* Assignment
Without pictures, return the lines from the one containing "[(363,236),(372,249),(382,242),(373,229),(363,236)]" through the last line of the data below, exactly.

+++ Excerpted records +++

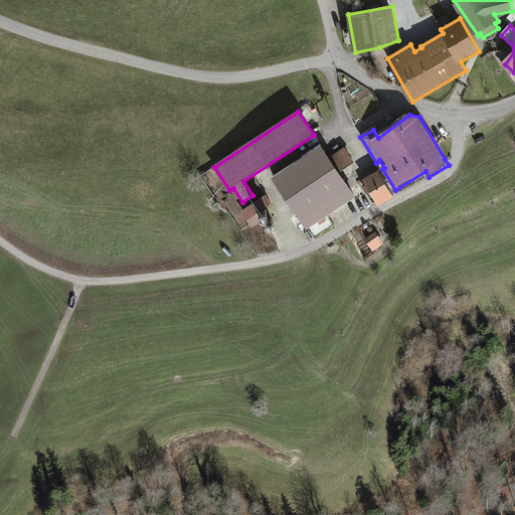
[(323,145),(274,177),(308,229),(357,197),(341,173),(355,164),(345,148),(331,157),(323,145)]
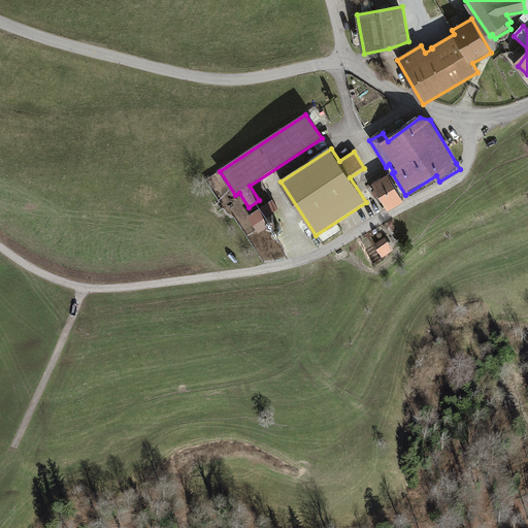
[(391,213),(406,203),(389,175),(373,186),(376,191),(372,193),(384,210),(388,207),(391,213)]
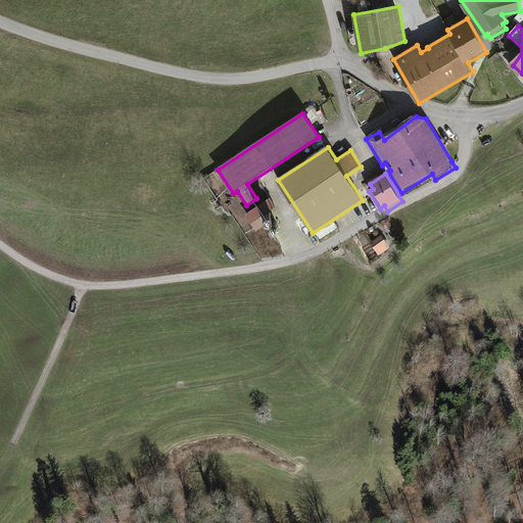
[(270,199),(246,215),(256,232),(268,225),(263,218),(276,209),(270,199)]
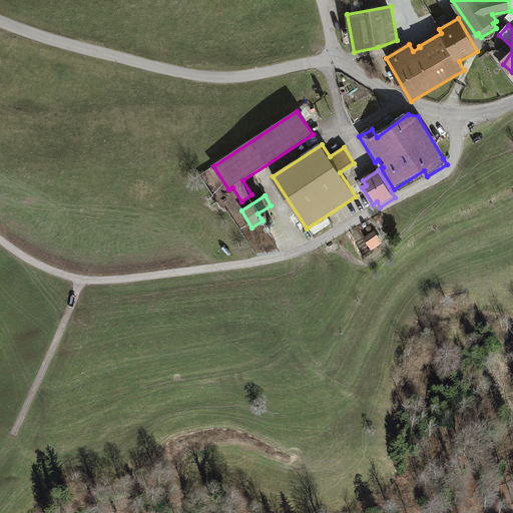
[(363,236),(372,249),(382,242),(373,229),(363,236)]
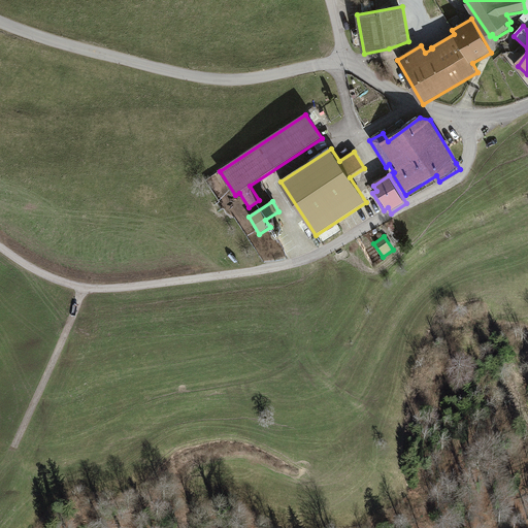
All buildings are outlined.
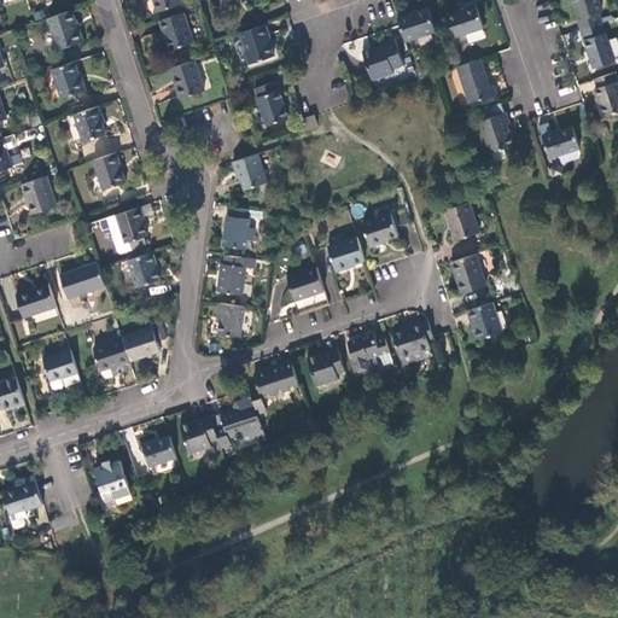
[(182,5),(180,0),(153,0),(159,12),(182,5)]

+++

* Result
[(363,236),(372,249),(382,242),(373,229),(363,236)]
All buildings are outlined.
[(182,5),(180,0),(153,0),(159,12),(182,5)]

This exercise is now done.